Work item ::
Return every record below exactly as given, images excluded.

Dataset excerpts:
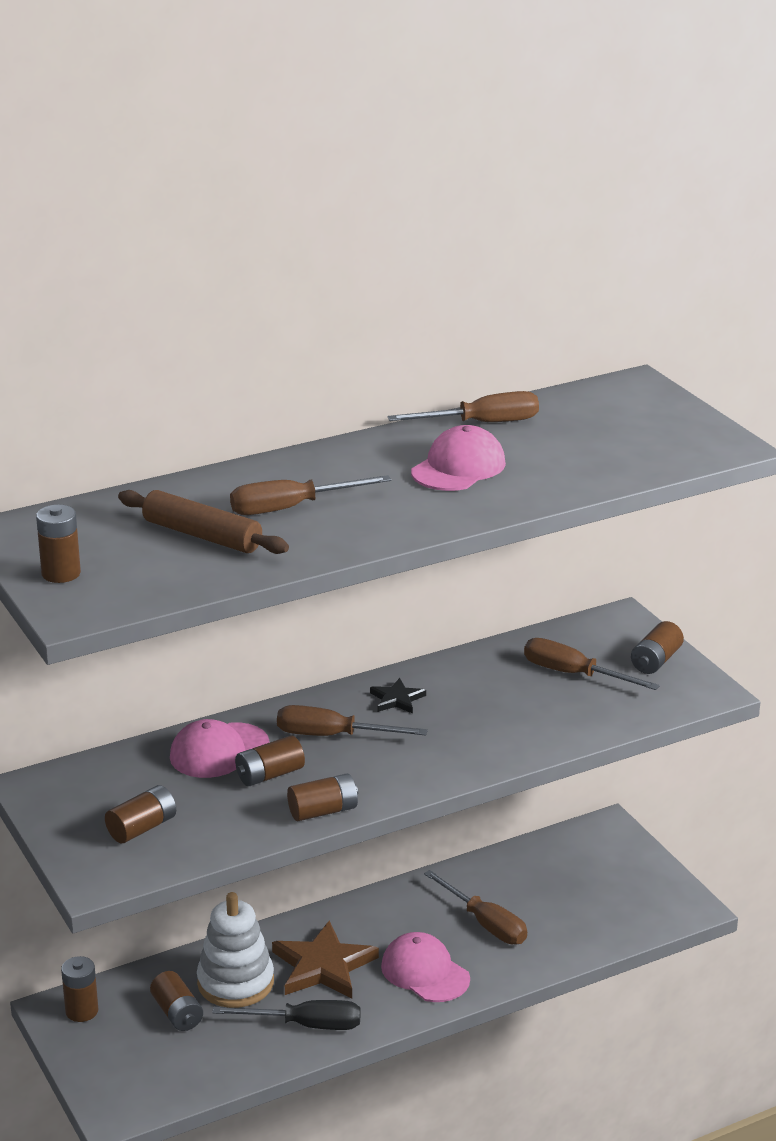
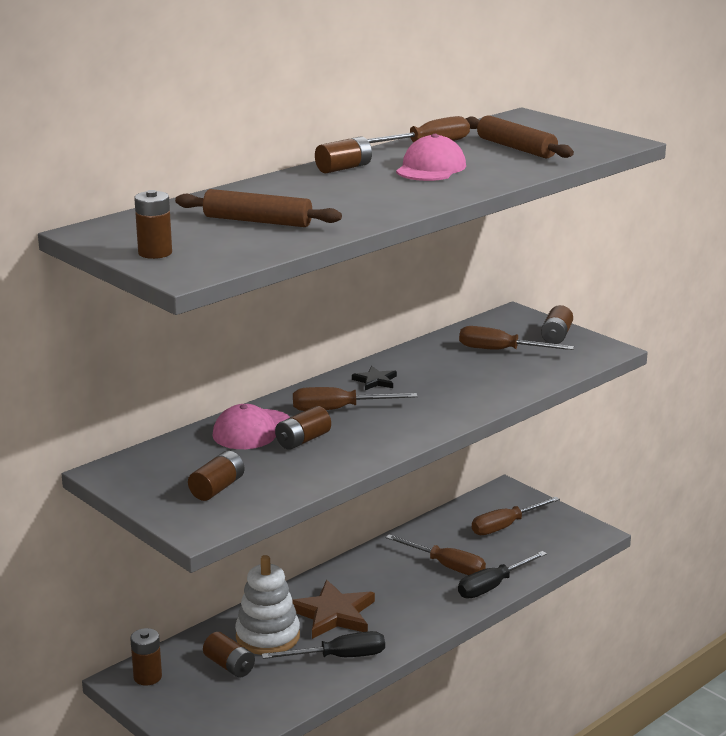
camera: 15 degrees left, 5 degrees down
(291, 508) = (317, 200): brown screwdriver -> brown screwdriver (505, 526)
(323, 811) = (361, 458): brown battery -> brown battery (344, 168)
(425, 972) = (416, 606): pink cap -> none
(529, 961) = (492, 586): none -> black screwdriver
(586, 443) = (516, 148): none -> brown rolling pin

Answer to this problem ::
camera: 15 degrees left, 5 degrees down
(291, 508) = (317, 200): brown screwdriver -> brown screwdriver (505, 526)
(323, 811) = (361, 458): brown battery -> brown battery (344, 168)
(425, 972) = (416, 606): pink cap -> none
(529, 961) = (492, 586): none -> black screwdriver
(586, 443) = (516, 148): none -> brown rolling pin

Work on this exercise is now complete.